= Beginning of Section =
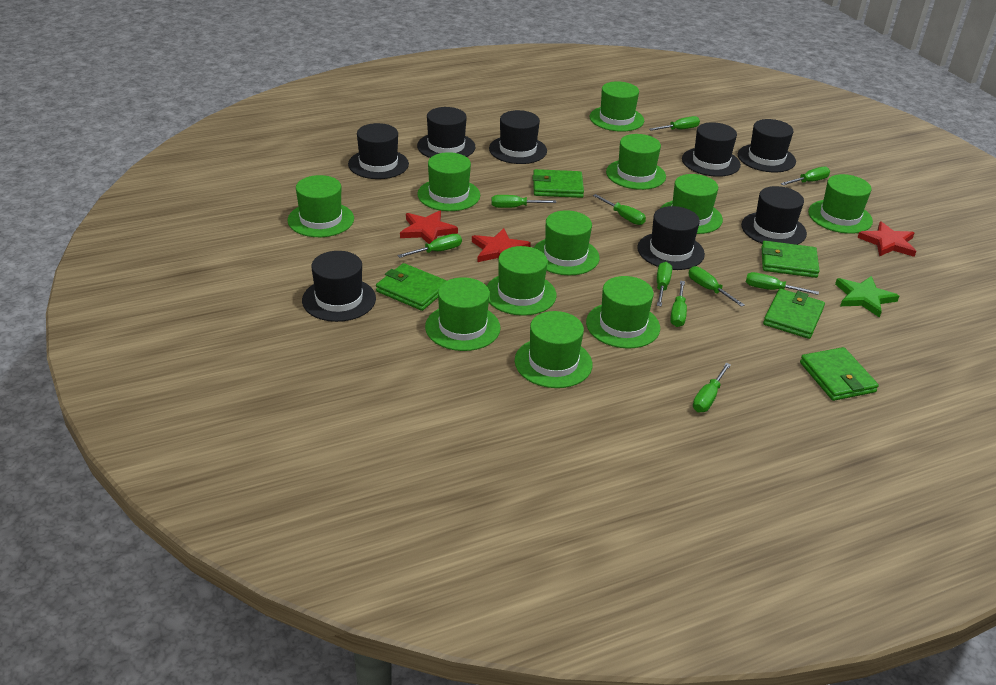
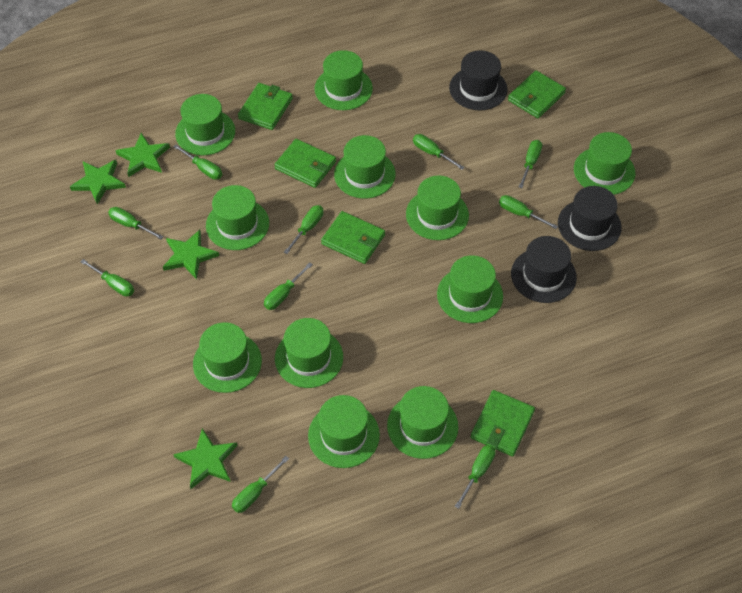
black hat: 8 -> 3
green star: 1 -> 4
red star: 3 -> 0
= End of Section =
= Beginning of Section =
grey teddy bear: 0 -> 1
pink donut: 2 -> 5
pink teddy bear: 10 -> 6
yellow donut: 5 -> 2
= End of Section =
Exercise aim => Count of lines with the string "bear" in the material above: give that number only.

Problem solution => 2